Listed records START

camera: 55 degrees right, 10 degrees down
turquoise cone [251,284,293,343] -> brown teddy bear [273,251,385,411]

Listed records END
Listed records START

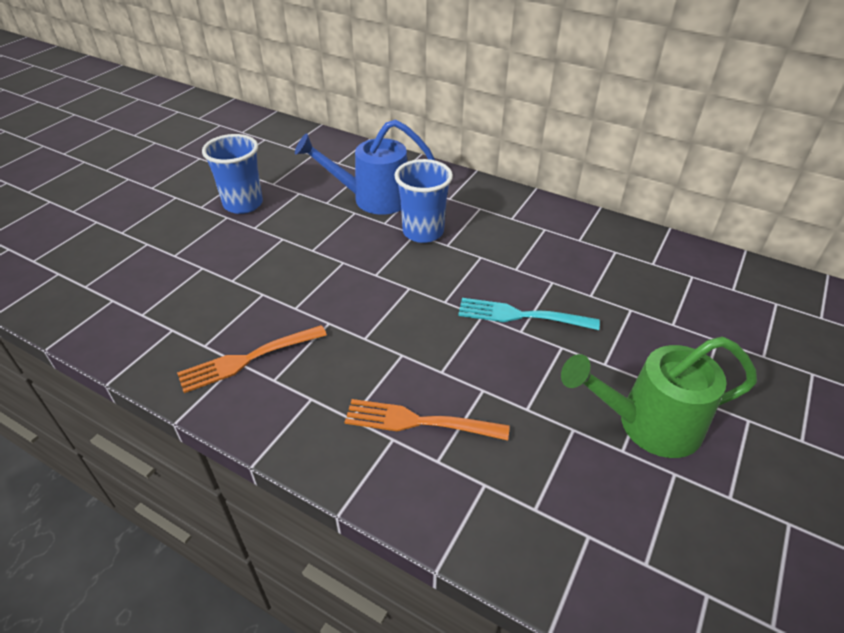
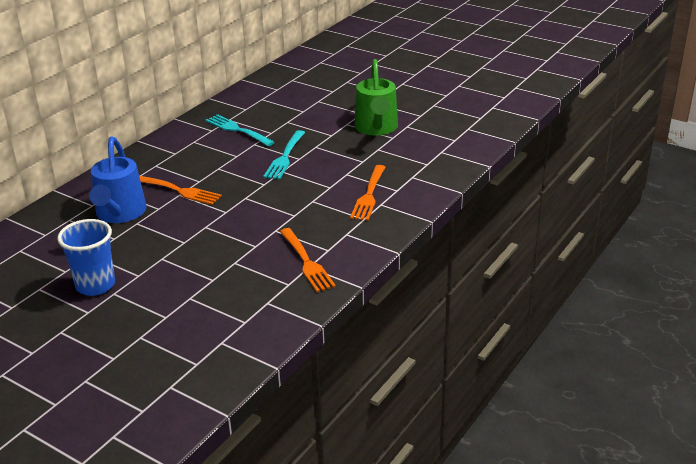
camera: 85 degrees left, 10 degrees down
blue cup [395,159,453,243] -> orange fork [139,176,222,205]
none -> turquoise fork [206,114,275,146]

Listed records END

If a line of the data holds the string "turquoise", list it.

turquoise cone [251,284,293,343] -> brown teddy bear [273,251,385,411]
none -> turquoise fork [206,114,275,146]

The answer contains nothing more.